◆ **WHAT YOU NEED TO DO**:
Display each line of the records below that contains the word "cardboard", copying those lines in full. Case counts, so only matches with the same capitalization qualify.

◆ **PROVIDED MATERIAL**:
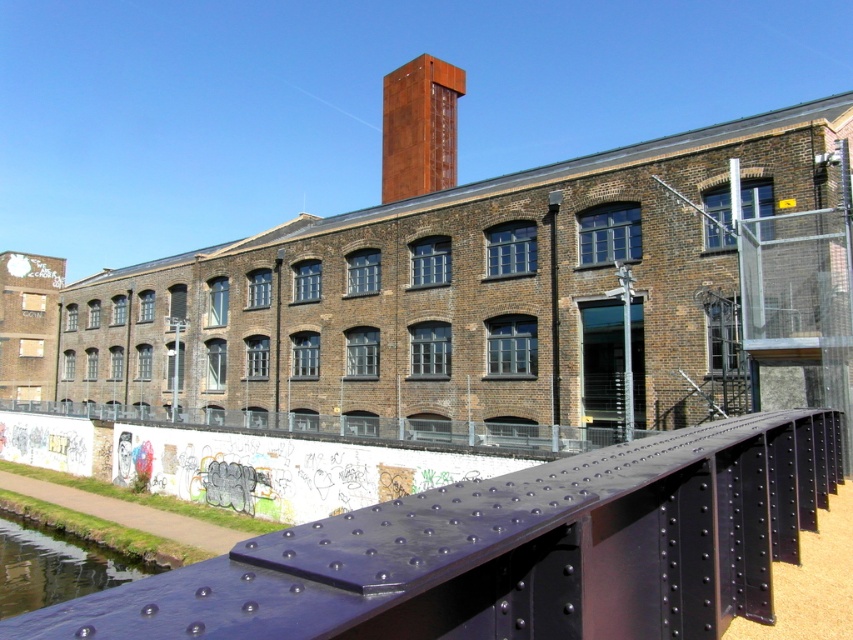
You are a maintenance worker tasked with replacing a damaged rail. You have a steel rail that is exactly the same width as the clear glass water at lower left. Will this new rail fit in the space where the smooth steel rail at lower center is currently located?

The smooth steel rail at lower center is wider than the clear glass water at lower left. Since the new rail matches the width of the glass water, it would be narrower than the existing space. Therefore, the new rail can fit in the location of the smooth steel rail at lower center with some extra space remaining.

From the picture: You are standing in front of the building and want to take a photo. There are two points marked on the bridge surface. The first point is at coordinate point (x=303, y=625) and the second is at point (x=94, y=552). Which point will appear closer to the center of your camera view?

Point (x=303, y=625) is closer to the camera than point (x=94, y=552), so it will appear closer to the center of your camera view.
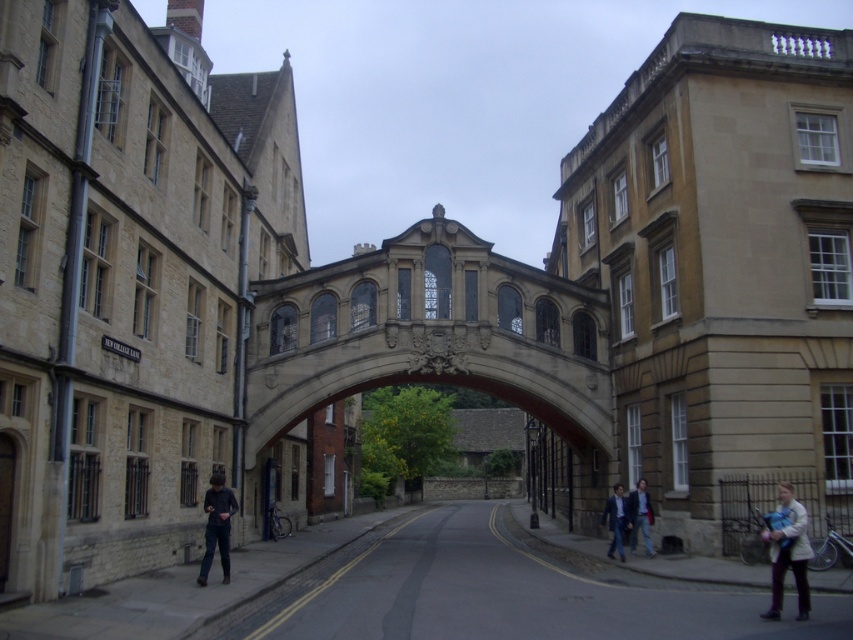
You are standing on the Bridge of Sighs in Oxford and notice a smooth stone alley at center and dark blue jeans at lower left. From your perspective on the bridge, which object is positioned to the right?

The smooth stone alley at center is to the right of dark blue jeans at lower left.

You are standing on the Bridge of Sighs in Oxford and notice two items on the ground below you. One is dark blue jeans at lower left and the other is light blue denim jacket at lower right. Which item is closer to your left side when facing the bridge?

The dark blue jeans at lower left is positioned on the left side of light blue denim jacket at lower right, so when facing the bridge, the dark blue jeans at lower left would be closer to your left side.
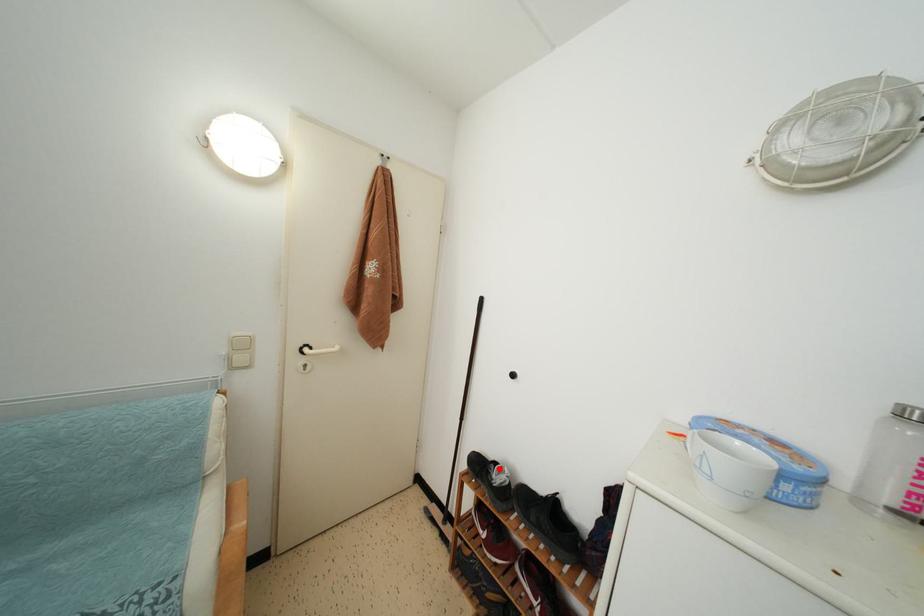
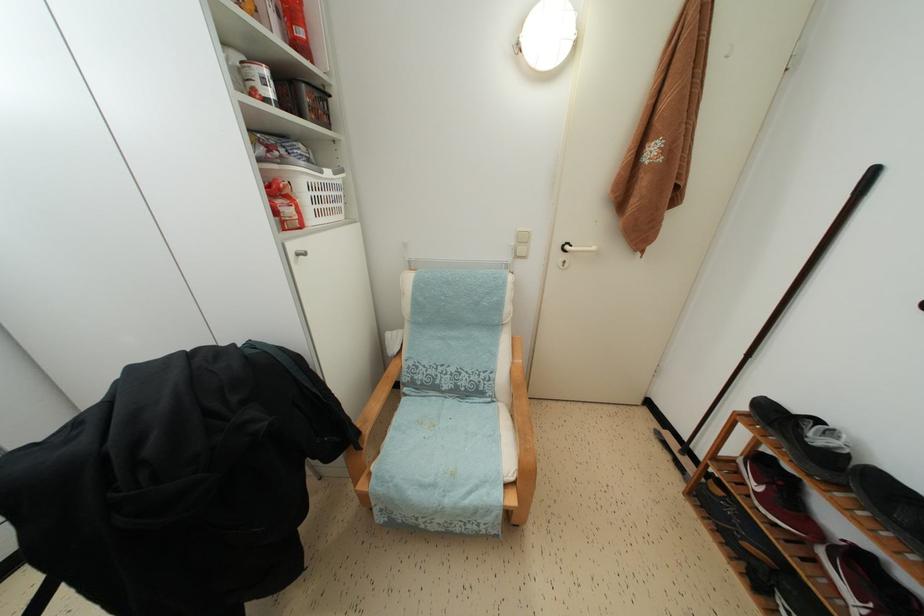
In the second image, find the point that corresponds to the highlighted location in the first image.

(821, 427)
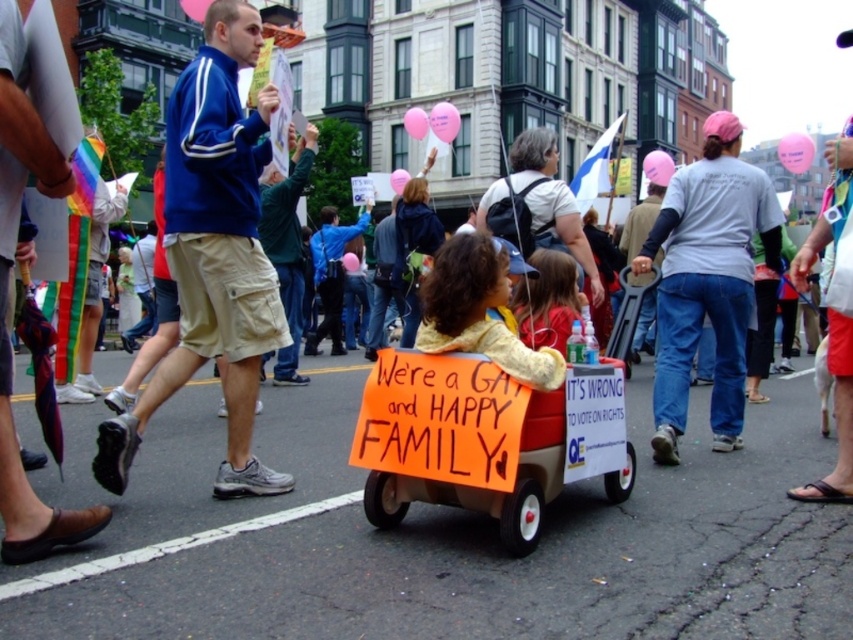
Question: Which of these objects is positioned farthest from the matte white shirt at center?

Choices:
 (A) orange cardboard wagon at center
 (B) soft yellow sweater at center

Answer: (B)

Question: Which object is closer to the camera taking this photo?

Choices:
 (A) gray cotton shirt at center
 (B) blue fabric jacket at center
 (C) matte white shirt at center

Answer: (B)

Question: Can you confirm if orange cardboard wagon at center is positioned to the left of gray cotton shirt at center?

Choices:
 (A) no
 (B) yes

Answer: (B)

Question: Can you confirm if soft yellow sweater at center is wider than matte white shirt at center?

Choices:
 (A) yes
 (B) no

Answer: (B)

Question: Which object is the farthest from the matte white shirt at center?

Choices:
 (A) blue fabric jacket at center
 (B) orange cardboard wagon at center
 (C) gray cotton shirt at center

Answer: (A)

Question: In this image, where is orange cardboard wagon at center located relative to matte white shirt at center?

Choices:
 (A) left
 (B) right

Answer: (A)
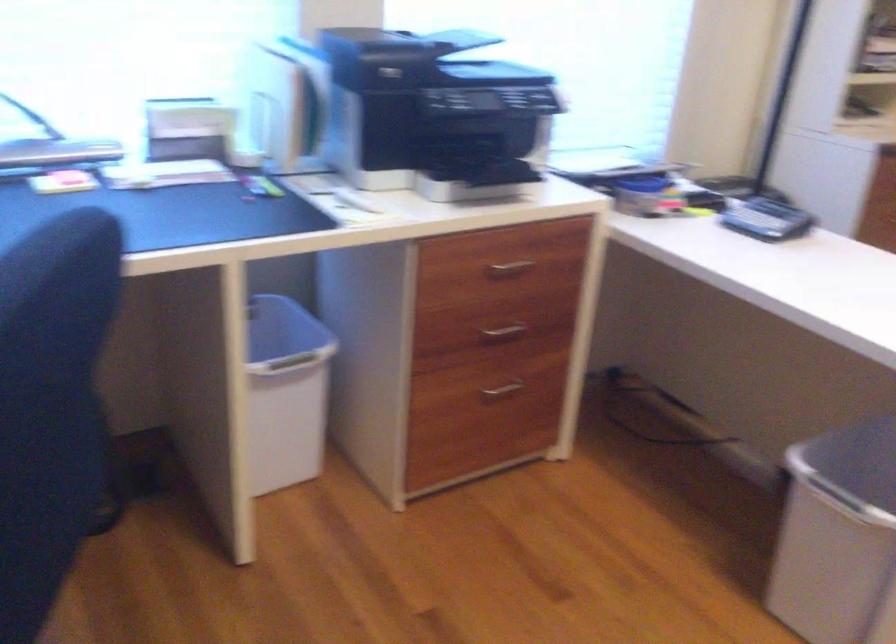
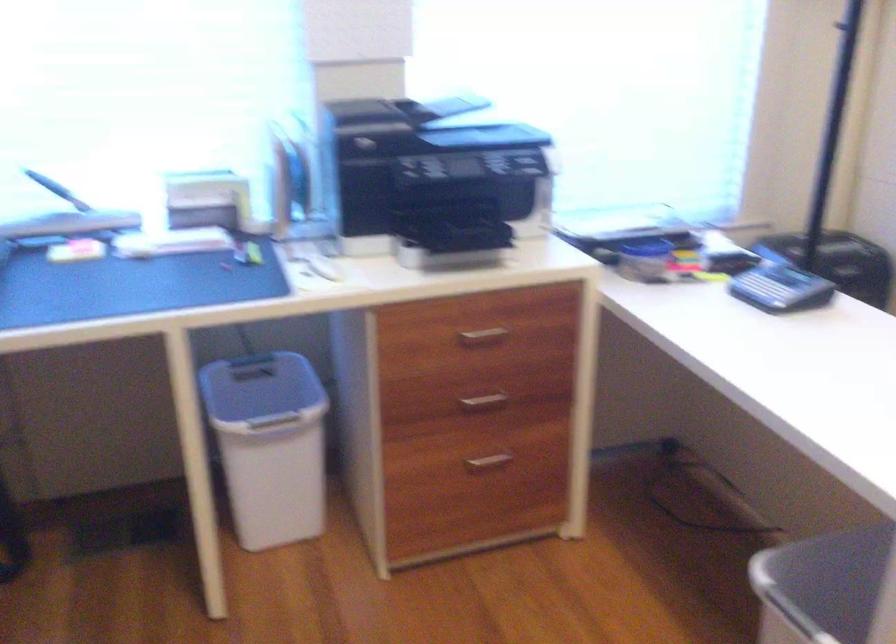
Find the pixel in the second image that matches [504,265] in the first image.

(483, 334)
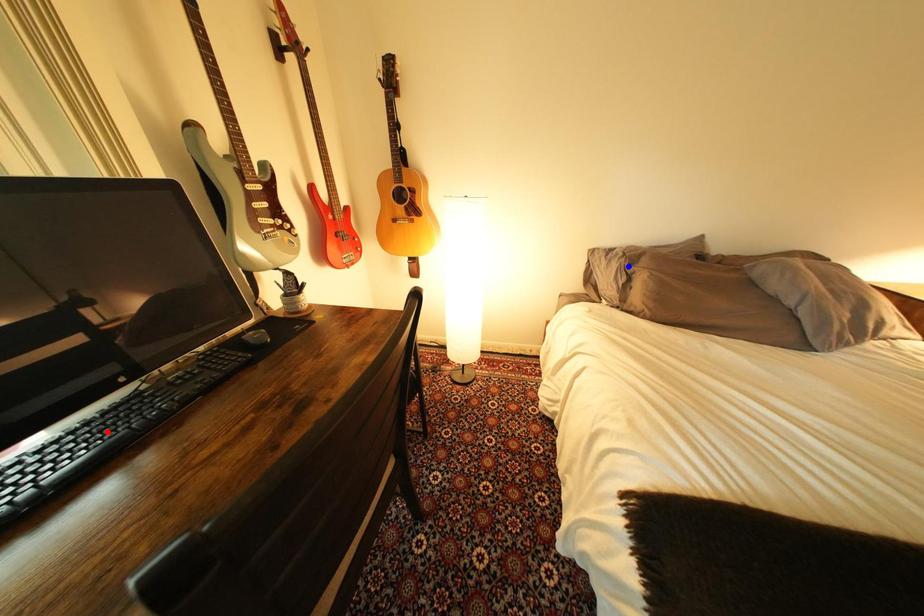
Question: Which of the two points in the image is closer to the camera?

Choices:
 (A) Blue point is closer.
 (B) Red point is closer.

Answer: (B)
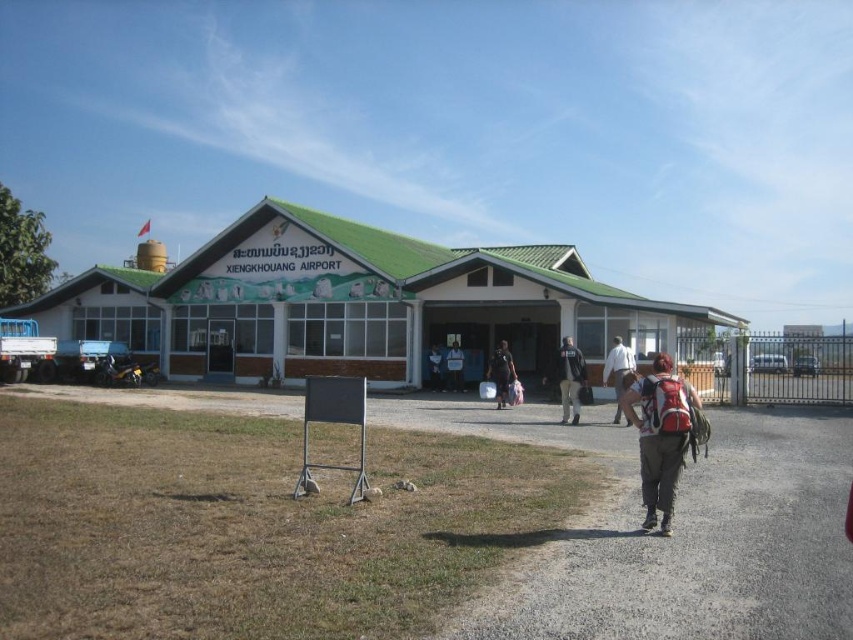
Does red backpack at lower right come behind light brown leather pants at center?

No, it is not.

Can you confirm if red backpack at lower right is positioned above light brown leather pants at center?

Yes.

This screenshot has height=640, width=853. What do you see at coordinates (660, 435) in the screenshot?
I see `red backpack at lower right` at bounding box center [660, 435].

Where is `red backpack at lower right`? Image resolution: width=853 pixels, height=640 pixels. red backpack at lower right is located at coordinates (660, 435).

From the picture: Can you confirm if light brown leather pants at center is positioned to the right of dark blue shirt at center?

Indeed, light brown leather pants at center is positioned on the right side of dark blue shirt at center.

Is light brown leather pants at center above dark blue shirt at center?

Yes, light brown leather pants at center is above dark blue shirt at center.

Is point (624, 371) farther from viewer compared to point (431, 356)?

That is False.

Where is `light brown leather pants at center`? light brown leather pants at center is located at coordinates (618, 371).

Is red backpack at lower right closer to camera compared to black fabric backpack at center?

Yes, it is.

Does red backpack at lower right have a lesser height compared to black fabric backpack at center?

Correct, red backpack at lower right is not as tall as black fabric backpack at center.

Which is behind, point (630, 397) or point (570, 384)?

The point (570, 384) is more distant.

Identify the location of red backpack at lower right. This screenshot has height=640, width=853. (660, 435).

◆ **REPLY**:
 (A) orange cardboard wagon at center
Question: Can you confirm if orange cardboard wagon at center is positioned to the left of gray cotton shirt at center?
 (B) orange cardboard wagon at center
Question: In this image, where is orange cardboard wagon at center located relative to matte white shirt at center?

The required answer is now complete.